= Task to carry out =
Word for word, restate the lines of the data below between those holding "red ring: 0 -> 1" and "orange jar: 1 -> 0", inclusive; pictures do not belong in the copy.

= Excerpted data =
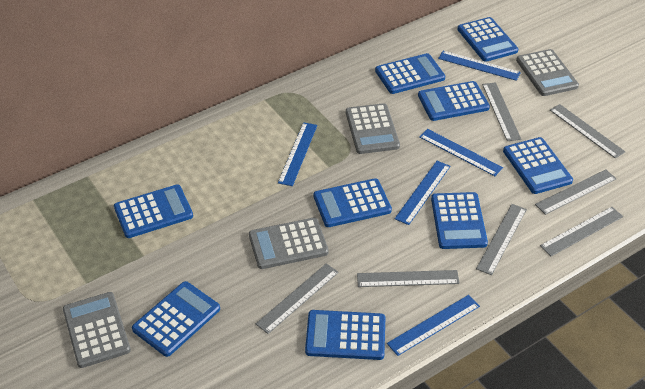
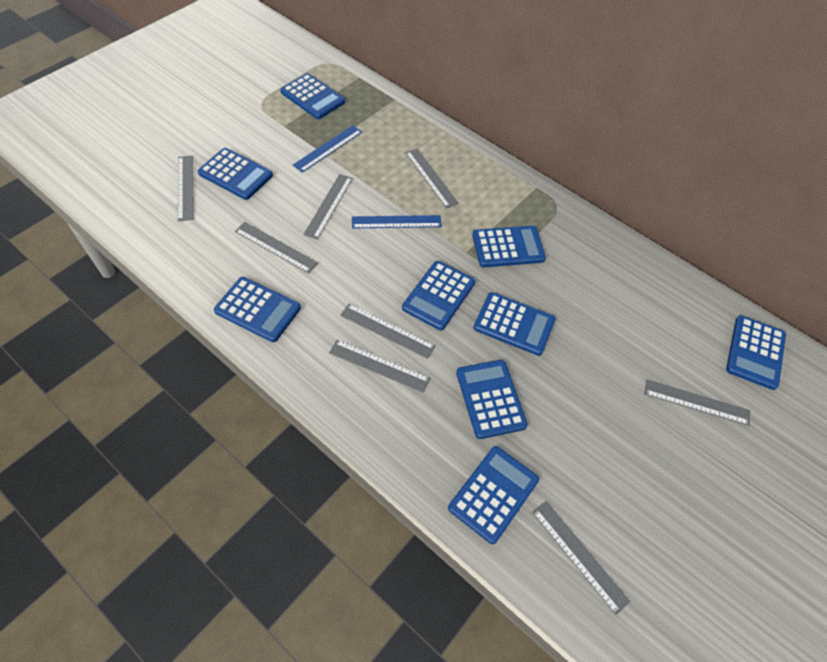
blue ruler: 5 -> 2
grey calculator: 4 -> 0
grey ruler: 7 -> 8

...

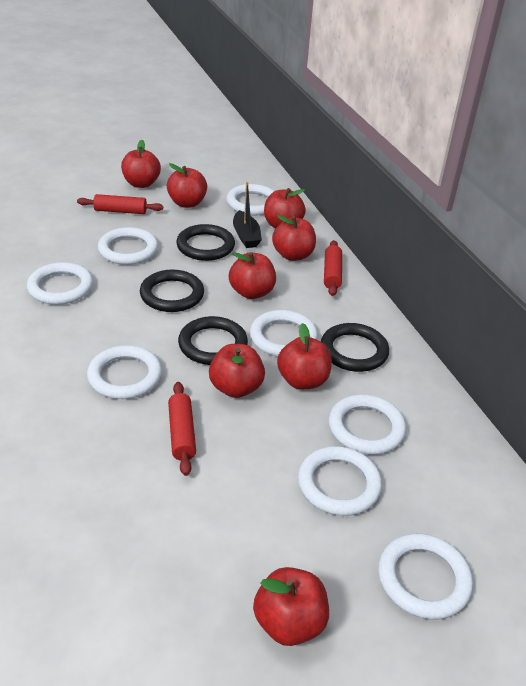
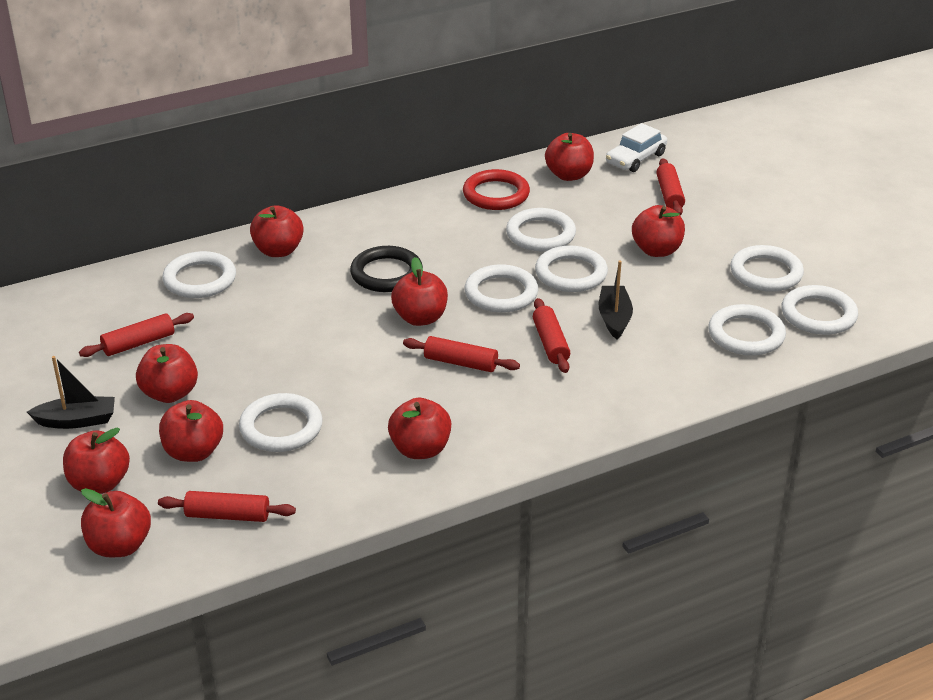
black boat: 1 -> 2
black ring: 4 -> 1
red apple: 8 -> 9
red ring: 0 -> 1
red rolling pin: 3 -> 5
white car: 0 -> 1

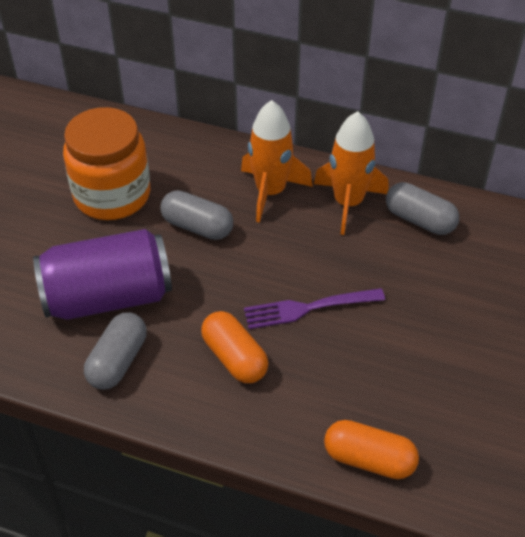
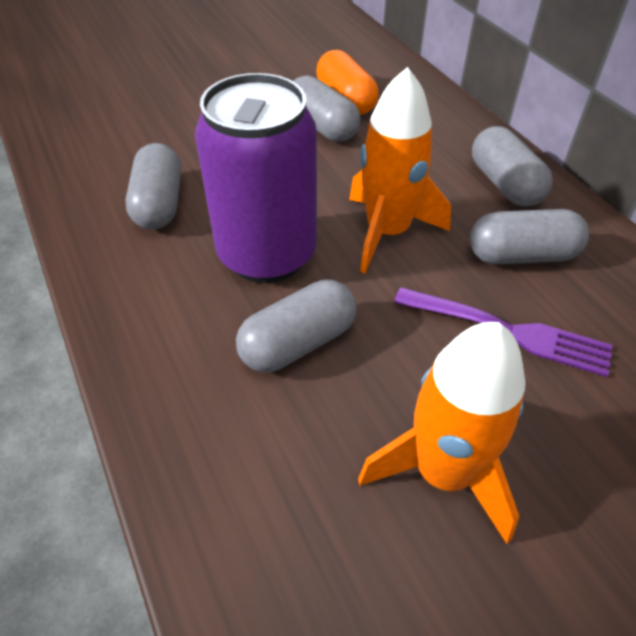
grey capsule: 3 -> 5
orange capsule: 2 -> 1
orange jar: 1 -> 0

= Response =
red ring: 0 -> 1
red rolling pin: 3 -> 5
white car: 0 -> 1

grey capsule: 3 -> 5
orange capsule: 2 -> 1
orange jar: 1 -> 0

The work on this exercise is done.